Problem description: Each line of the data below holding the word "none" must be copied.

Scene edit records:
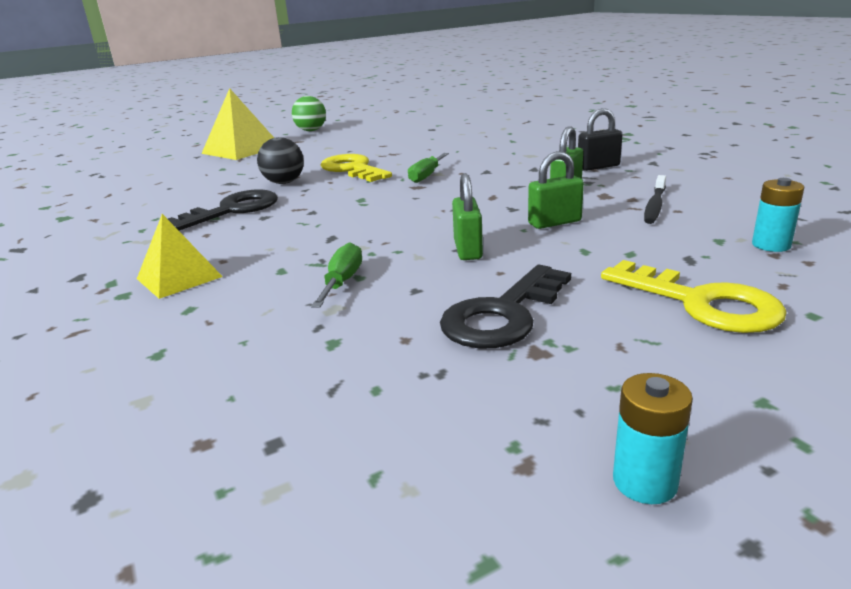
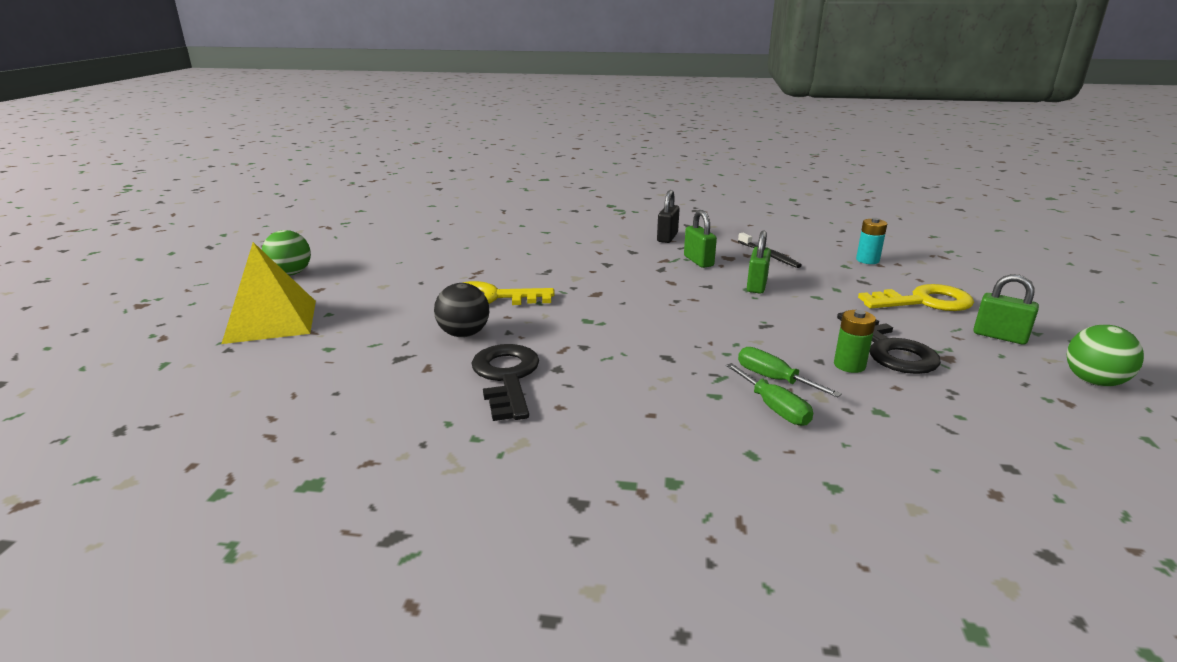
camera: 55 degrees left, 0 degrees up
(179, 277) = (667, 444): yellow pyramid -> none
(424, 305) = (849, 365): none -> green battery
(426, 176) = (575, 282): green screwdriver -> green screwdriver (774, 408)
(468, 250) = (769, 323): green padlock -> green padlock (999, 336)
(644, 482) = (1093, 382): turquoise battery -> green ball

Task output:
(179, 277) = (667, 444): yellow pyramid -> none
(424, 305) = (849, 365): none -> green battery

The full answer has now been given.